(Beginning of Source data)
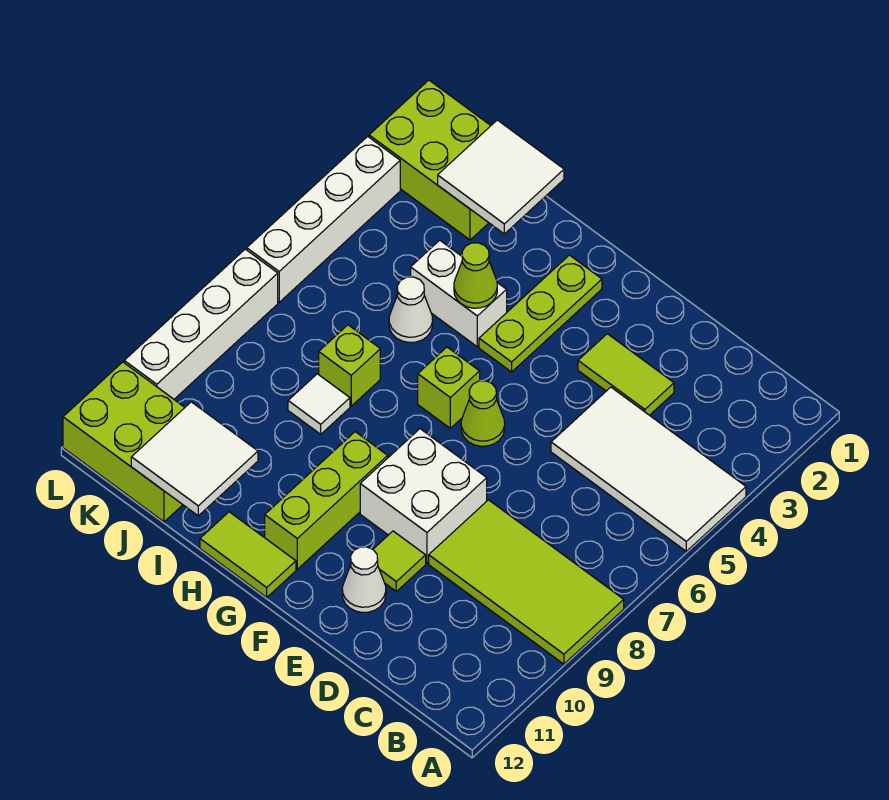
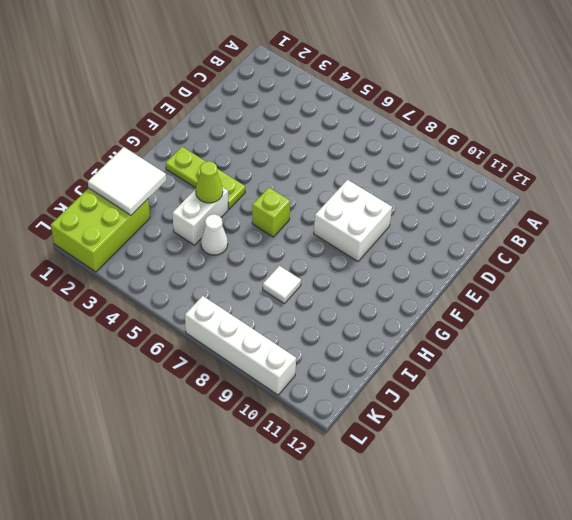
none -> white tile A4:D5 level 1
none -> lime tile A8:D9 level 1
none -> lime tile D3:E3 level 1

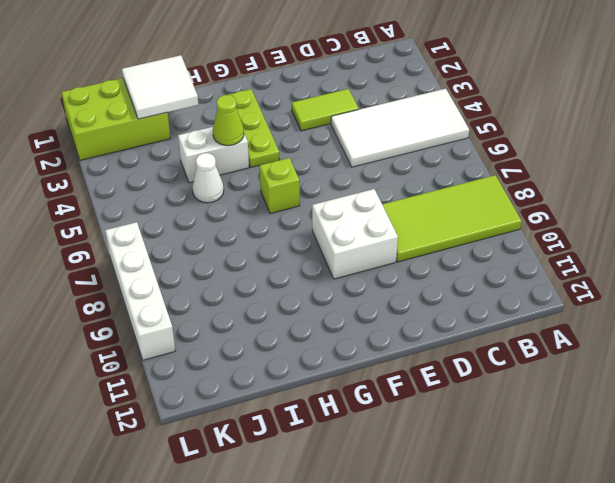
none -> lime tile E10 level 1
none -> white cone E11 level 1
none -> lime cone F6 level 1

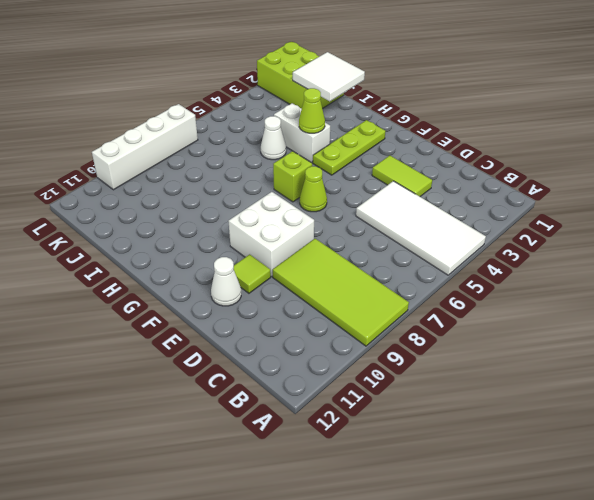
none -> lime brick G9:G11 level 1
none -> lime tile G12:H12 level 1
none -> lime brick I7 level 1

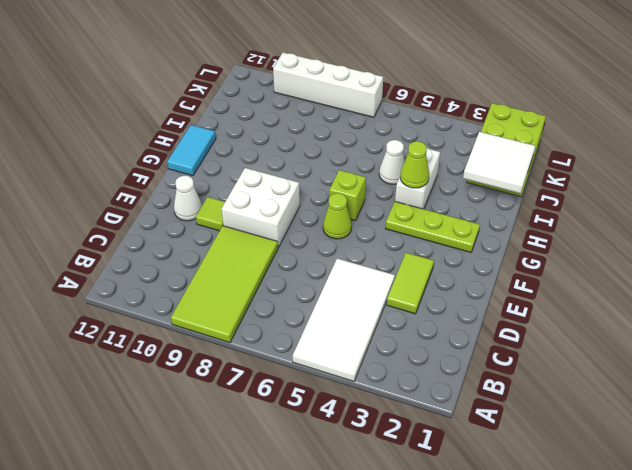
cyan tile G12:H12 level 1 -> lime tile G12:H12 level 1
none -> lime brick G9:G11 level 1
none -> lime brick I7 level 1
none -> white tile I8 level 1

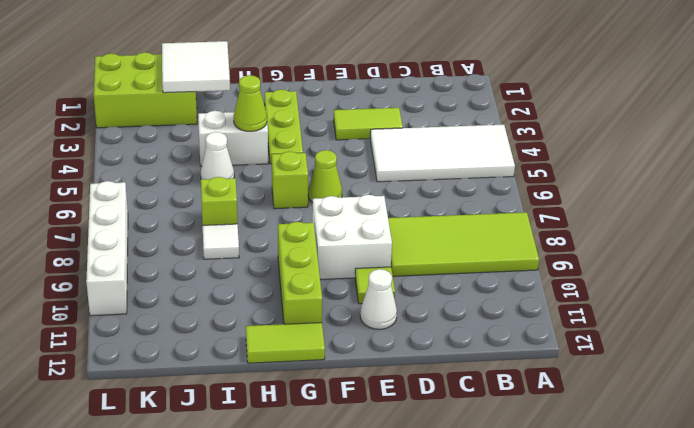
none -> lime brick J11:L12 level 1
none -> white brick L3:L6 level 1
none -> white tile I11:J12 level 2

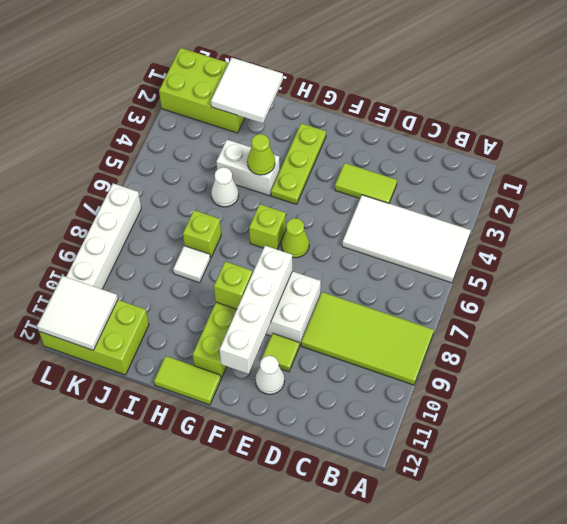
white brick F8:F11 level 2 -> white brick L3:L6 level 1
lime brick G9 level 2 -> none
white tile K11:L12 level 2 -> white tile I11:J12 level 2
(End of Source data)
* **Exercise brief**
Leaving out each picture, repeat exactly the lines above from the one that contains "none -> lime tile G12:H12 level 1" through the one that contains "none -> white tile I11:J12 level 2".

* **Completed exercise**
none -> lime tile G12:H12 level 1
none -> lime brick I7 level 1

cyan tile G12:H12 level 1 -> lime tile G12:H12 level 1
none -> lime brick G9:G11 level 1
none -> lime brick I7 level 1
none -> white tile I8 level 1

none -> lime brick J11:L12 level 1
none -> white brick L3:L6 level 1
none -> white tile I11:J12 level 2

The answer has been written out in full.